** SUPPLIED RECORDS follows **

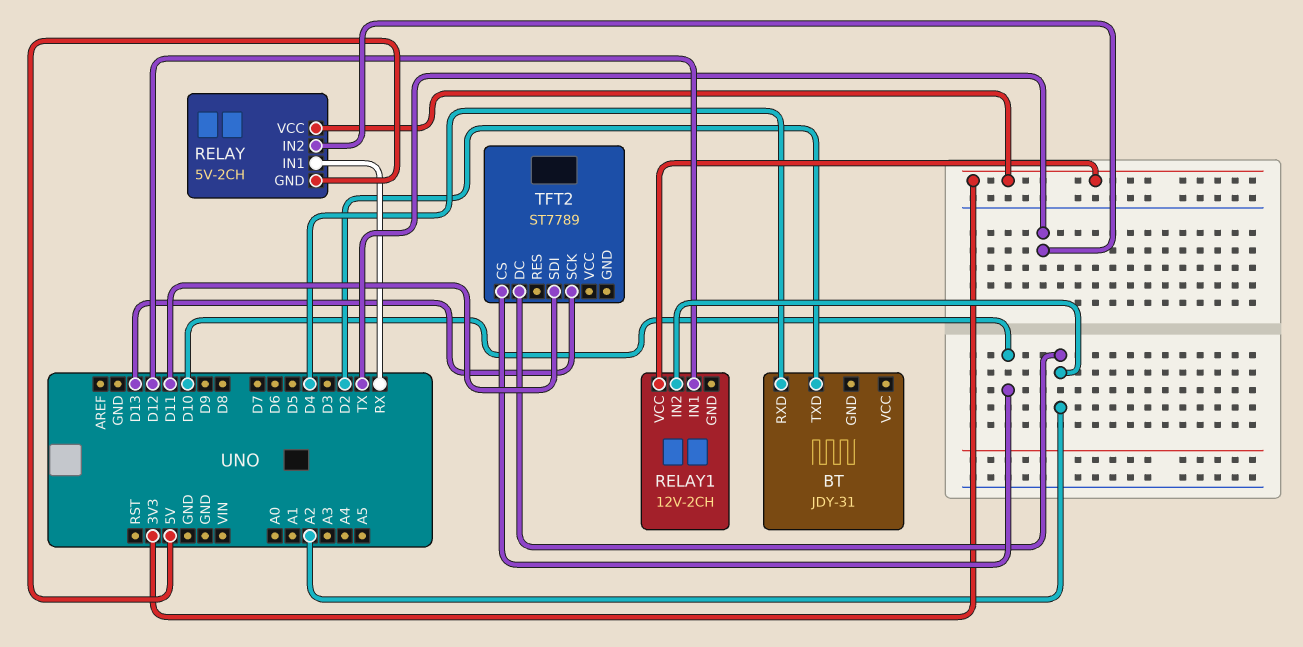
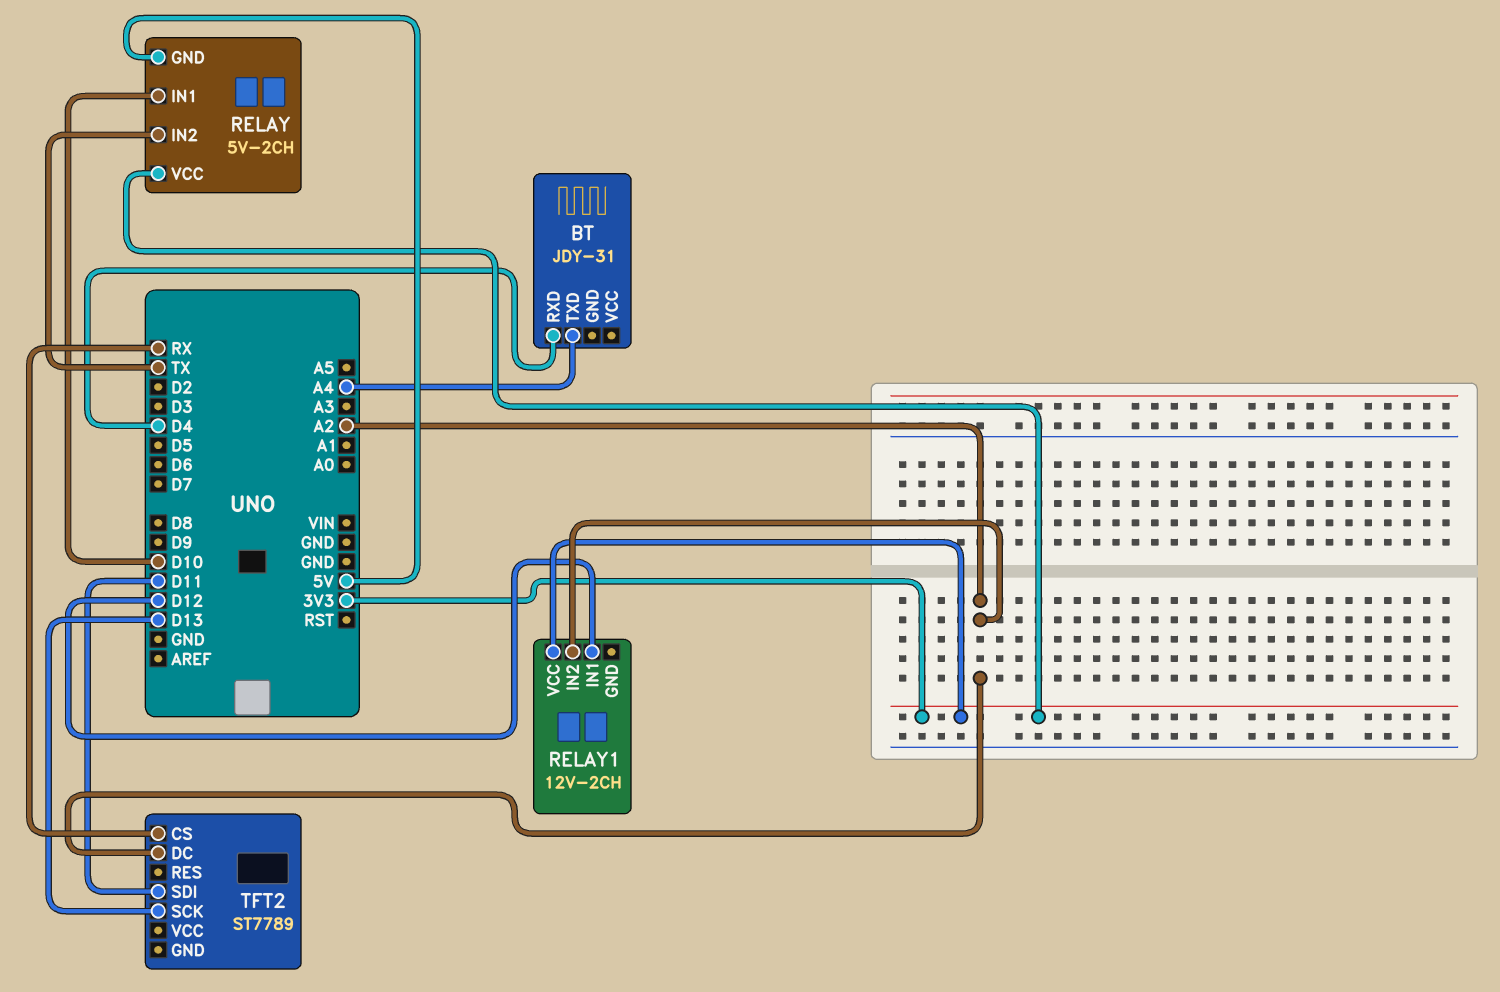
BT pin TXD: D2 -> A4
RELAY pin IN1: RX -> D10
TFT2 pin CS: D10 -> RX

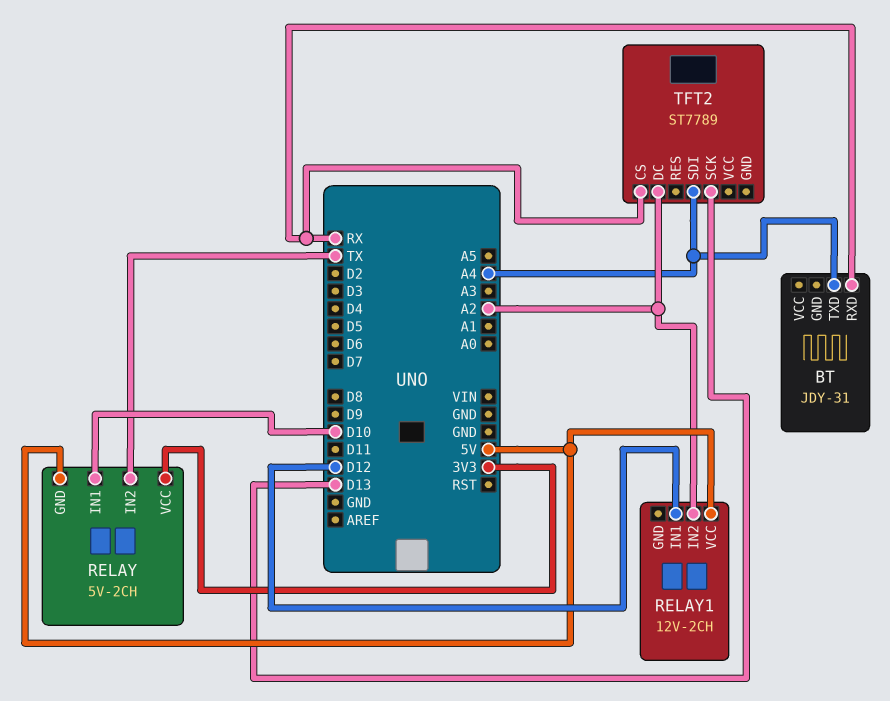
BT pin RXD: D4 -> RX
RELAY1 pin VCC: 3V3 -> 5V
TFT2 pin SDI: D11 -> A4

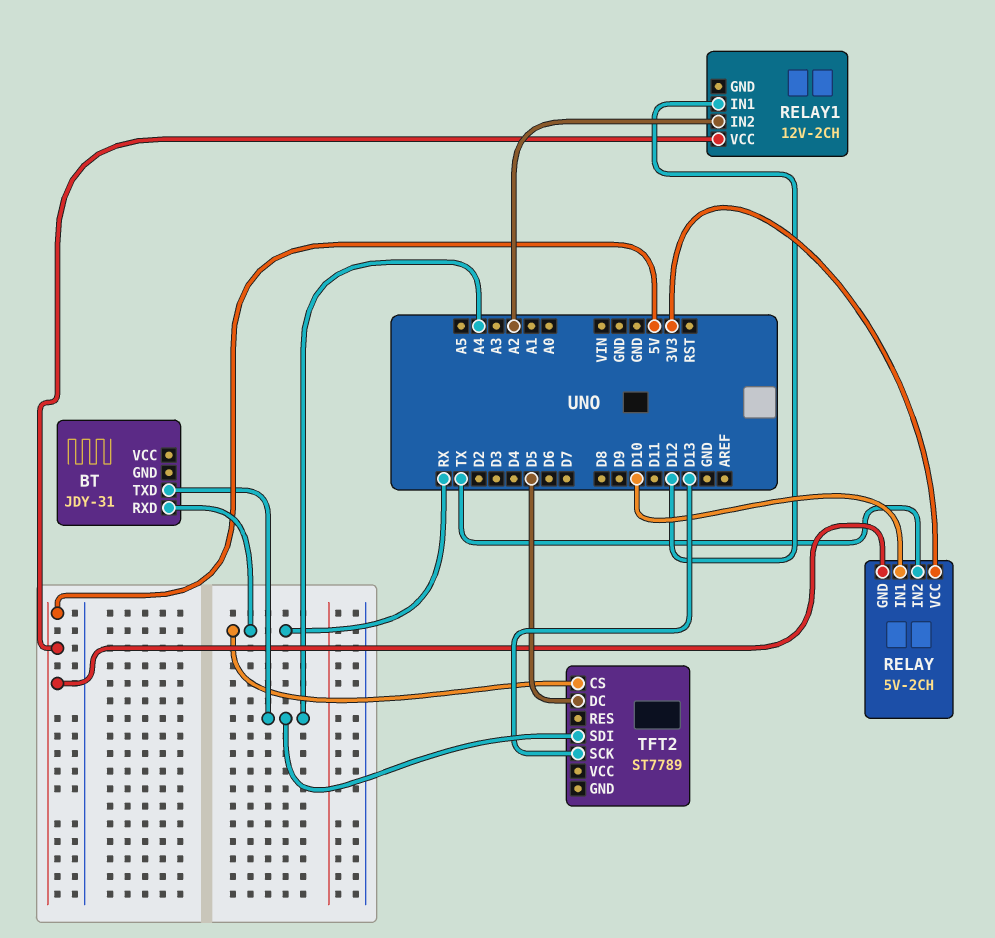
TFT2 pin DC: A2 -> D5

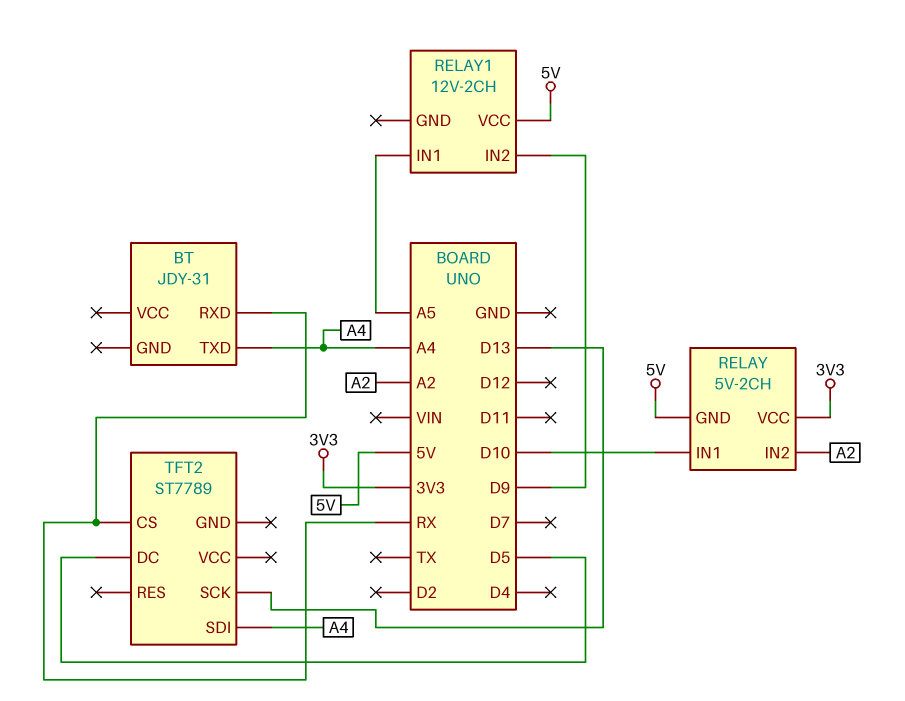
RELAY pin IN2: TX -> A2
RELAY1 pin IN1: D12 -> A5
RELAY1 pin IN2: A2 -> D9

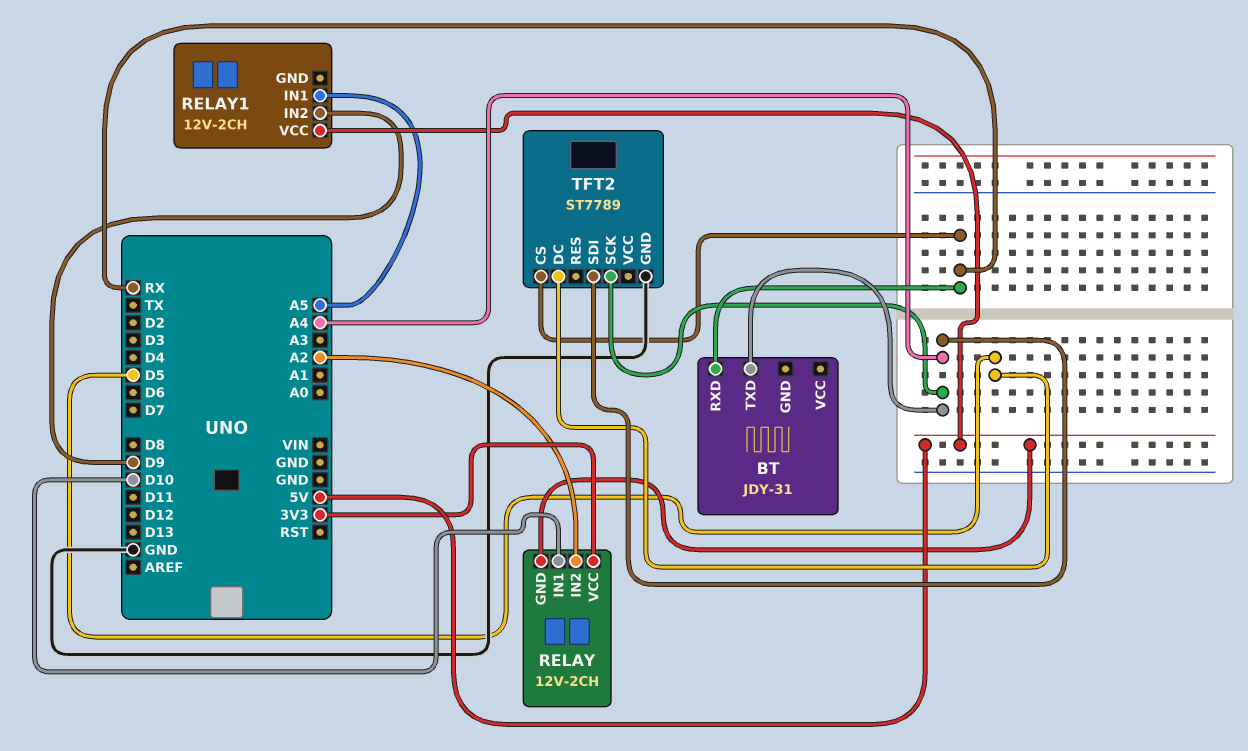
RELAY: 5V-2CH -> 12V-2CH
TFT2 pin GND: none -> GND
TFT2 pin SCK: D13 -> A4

** End of SUPPLIED RECORDS **

— PROBLEM —
Leave out the pictures, and retype exactly the lines from the one containing "RELAY pin IN1: RX -> D10" through the last line of the data above, no more and no less.

— EXERCISE ANSWER —
RELAY pin IN1: RX -> D10
TFT2 pin CS: D10 -> RX

BT pin RXD: D4 -> RX
RELAY1 pin VCC: 3V3 -> 5V
TFT2 pin SDI: D11 -> A4

TFT2 pin DC: A2 -> D5

RELAY pin IN2: TX -> A2
RELAY1 pin IN1: D12 -> A5
RELAY1 pin IN2: A2 -> D9

RELAY: 5V-2CH -> 12V-2CH
TFT2 pin GND: none -> GND
TFT2 pin SCK: D13 -> A4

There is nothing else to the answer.